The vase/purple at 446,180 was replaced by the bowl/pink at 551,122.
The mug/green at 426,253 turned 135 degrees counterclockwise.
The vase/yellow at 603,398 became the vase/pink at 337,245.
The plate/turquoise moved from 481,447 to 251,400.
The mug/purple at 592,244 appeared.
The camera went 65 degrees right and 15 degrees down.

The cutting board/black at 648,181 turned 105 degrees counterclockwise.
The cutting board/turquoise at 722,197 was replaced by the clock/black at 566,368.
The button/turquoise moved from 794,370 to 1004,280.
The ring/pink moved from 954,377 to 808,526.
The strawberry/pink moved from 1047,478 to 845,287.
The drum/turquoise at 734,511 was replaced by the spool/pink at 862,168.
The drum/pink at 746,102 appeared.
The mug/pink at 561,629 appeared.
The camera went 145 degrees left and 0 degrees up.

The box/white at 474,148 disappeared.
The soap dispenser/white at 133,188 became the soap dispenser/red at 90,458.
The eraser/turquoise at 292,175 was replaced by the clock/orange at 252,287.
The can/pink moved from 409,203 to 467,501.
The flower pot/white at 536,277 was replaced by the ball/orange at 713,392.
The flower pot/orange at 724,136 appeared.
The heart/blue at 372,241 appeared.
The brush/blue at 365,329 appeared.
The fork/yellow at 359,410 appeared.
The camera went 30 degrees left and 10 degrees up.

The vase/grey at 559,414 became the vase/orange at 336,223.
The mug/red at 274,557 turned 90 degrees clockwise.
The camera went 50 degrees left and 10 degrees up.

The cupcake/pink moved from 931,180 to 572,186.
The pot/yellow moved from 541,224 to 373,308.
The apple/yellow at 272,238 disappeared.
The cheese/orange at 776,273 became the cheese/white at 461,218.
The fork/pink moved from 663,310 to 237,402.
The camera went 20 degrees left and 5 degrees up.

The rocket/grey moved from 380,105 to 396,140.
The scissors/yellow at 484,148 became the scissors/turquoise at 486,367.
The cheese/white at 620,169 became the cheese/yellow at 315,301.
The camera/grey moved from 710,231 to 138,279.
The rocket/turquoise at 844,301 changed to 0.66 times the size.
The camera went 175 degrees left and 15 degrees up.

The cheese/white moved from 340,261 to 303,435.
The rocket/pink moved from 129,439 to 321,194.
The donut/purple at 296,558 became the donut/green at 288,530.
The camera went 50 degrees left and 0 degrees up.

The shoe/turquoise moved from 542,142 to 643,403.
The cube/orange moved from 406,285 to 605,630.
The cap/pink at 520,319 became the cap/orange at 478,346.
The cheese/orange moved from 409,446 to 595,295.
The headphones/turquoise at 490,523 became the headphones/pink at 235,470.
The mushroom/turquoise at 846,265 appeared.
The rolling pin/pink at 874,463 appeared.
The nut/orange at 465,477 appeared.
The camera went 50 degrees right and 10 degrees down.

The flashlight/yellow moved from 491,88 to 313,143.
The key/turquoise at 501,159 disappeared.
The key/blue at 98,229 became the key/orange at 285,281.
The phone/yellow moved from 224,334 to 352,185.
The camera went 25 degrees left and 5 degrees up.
============
-- PROMPT --
Using the entries above, extract exactly the span from the line with "The vase/yellow at" to the line with "The mug/purple at 592,244 appeared.", both lines included; leave out everything else.

-- EXERCISE RESULT --
The vase/yellow at 603,398 became the vase/pink at 337,245.
The plate/turquoise moved from 481,447 to 251,400.
The mug/purple at 592,244 appeared.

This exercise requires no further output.